→ Goal of the exercise:
Of the records that follow, copy only the lines from the line containing "LED: red -> green" to the line containing "POT2: 100k -> 5k", both included, exactly as written.

*** Records for this exercise ***

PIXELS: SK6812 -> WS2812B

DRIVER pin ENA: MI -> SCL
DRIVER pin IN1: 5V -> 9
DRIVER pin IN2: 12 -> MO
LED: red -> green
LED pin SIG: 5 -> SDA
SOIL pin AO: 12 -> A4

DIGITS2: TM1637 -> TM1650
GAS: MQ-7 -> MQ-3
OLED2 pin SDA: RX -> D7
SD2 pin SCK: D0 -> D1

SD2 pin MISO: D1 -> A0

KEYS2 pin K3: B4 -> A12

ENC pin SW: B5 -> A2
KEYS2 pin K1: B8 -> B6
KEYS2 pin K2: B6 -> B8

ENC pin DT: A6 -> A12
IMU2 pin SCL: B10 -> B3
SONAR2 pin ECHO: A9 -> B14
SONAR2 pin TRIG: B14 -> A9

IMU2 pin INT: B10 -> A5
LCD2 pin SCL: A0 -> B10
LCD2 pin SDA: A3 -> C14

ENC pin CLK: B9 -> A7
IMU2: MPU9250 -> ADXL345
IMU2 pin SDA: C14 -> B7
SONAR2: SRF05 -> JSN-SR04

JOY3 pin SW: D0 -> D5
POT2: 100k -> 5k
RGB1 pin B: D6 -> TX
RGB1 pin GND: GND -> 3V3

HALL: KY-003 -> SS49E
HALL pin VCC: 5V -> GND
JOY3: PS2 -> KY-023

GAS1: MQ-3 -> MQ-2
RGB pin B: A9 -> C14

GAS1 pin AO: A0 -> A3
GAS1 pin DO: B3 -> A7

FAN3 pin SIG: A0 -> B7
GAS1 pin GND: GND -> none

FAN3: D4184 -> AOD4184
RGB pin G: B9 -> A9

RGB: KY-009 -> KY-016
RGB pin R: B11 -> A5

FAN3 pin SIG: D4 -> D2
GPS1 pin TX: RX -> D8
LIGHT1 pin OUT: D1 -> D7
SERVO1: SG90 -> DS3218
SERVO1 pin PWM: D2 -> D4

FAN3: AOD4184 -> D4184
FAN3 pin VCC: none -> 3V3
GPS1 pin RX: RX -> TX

*** End of Records for this exercise ***

→ Output of the task:
LED: red -> green
LED pin SIG: 5 -> SDA
SOIL pin AO: 12 -> A4

DIGITS2: TM1637 -> TM1650
GAS: MQ-7 -> MQ-3
OLED2 pin SDA: RX -> D7
SD2 pin SCK: D0 -> D1

SD2 pin MISO: D1 -> A0

KEYS2 pin K3: B4 -> A12

ENC pin SW: B5 -> A2
KEYS2 pin K1: B8 -> B6
KEYS2 pin K2: B6 -> B8

ENC pin DT: A6 -> A12
IMU2 pin SCL: B10 -> B3
SONAR2 pin ECHO: A9 -> B14
SONAR2 pin TRIG: B14 -> A9

IMU2 pin INT: B10 -> A5
LCD2 pin SCL: A0 -> B10
LCD2 pin SDA: A3 -> C14

ENC pin CLK: B9 -> A7
IMU2: MPU9250 -> ADXL345
IMU2 pin SDA: C14 -> B7
SONAR2: SRF05 -> JSN-SR04

JOY3 pin SW: D0 -> D5
POT2: 100k -> 5k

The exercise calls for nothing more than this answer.